:: GIVEN DATA

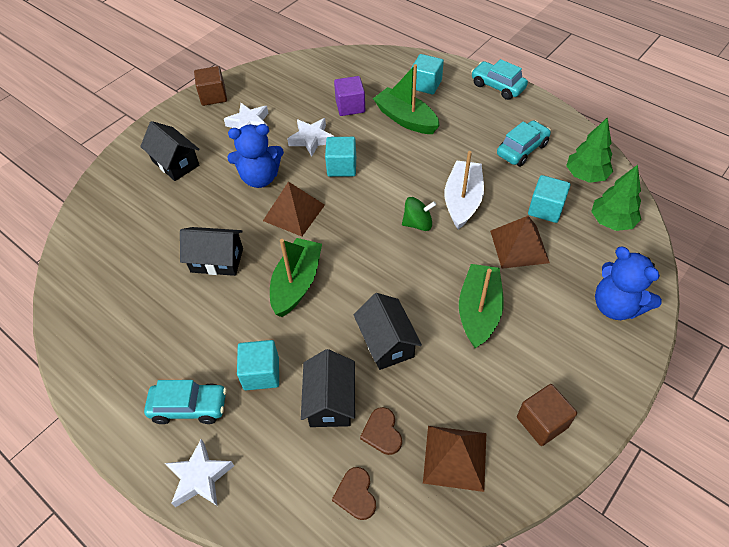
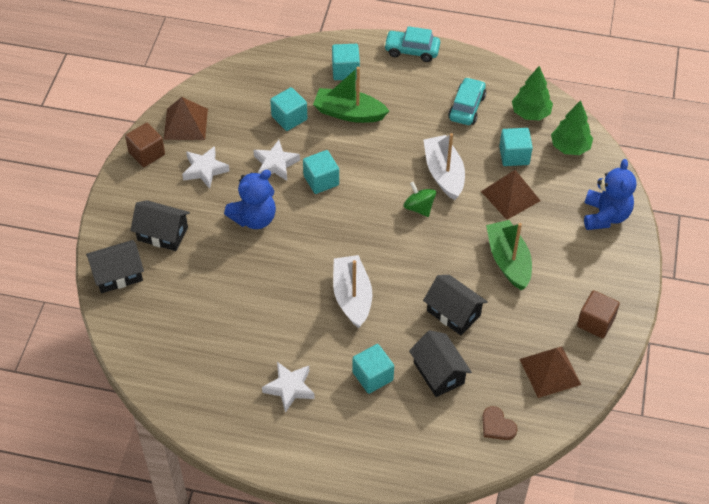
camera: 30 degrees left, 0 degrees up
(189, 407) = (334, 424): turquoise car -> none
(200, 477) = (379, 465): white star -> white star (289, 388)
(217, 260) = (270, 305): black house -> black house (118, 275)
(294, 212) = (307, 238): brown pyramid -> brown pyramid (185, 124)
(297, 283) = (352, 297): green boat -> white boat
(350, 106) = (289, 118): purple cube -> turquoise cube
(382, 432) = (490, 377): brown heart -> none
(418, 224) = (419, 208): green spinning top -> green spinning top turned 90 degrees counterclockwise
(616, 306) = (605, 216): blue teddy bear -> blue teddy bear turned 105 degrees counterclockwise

::::

Transcribe each record exactly as it appears, but omit every picture.

## WRITTEN ANSWER
camera: 30 degrees left, 0 degrees up
(189, 407) = (334, 424): turquoise car -> none
(200, 477) = (379, 465): white star -> white star (289, 388)
(217, 260) = (270, 305): black house -> black house (118, 275)
(294, 212) = (307, 238): brown pyramid -> brown pyramid (185, 124)
(297, 283) = (352, 297): green boat -> white boat
(350, 106) = (289, 118): purple cube -> turquoise cube
(382, 432) = (490, 377): brown heart -> none
(418, 224) = (419, 208): green spinning top -> green spinning top turned 90 degrees counterclockwise
(616, 306) = (605, 216): blue teddy bear -> blue teddy bear turned 105 degrees counterclockwise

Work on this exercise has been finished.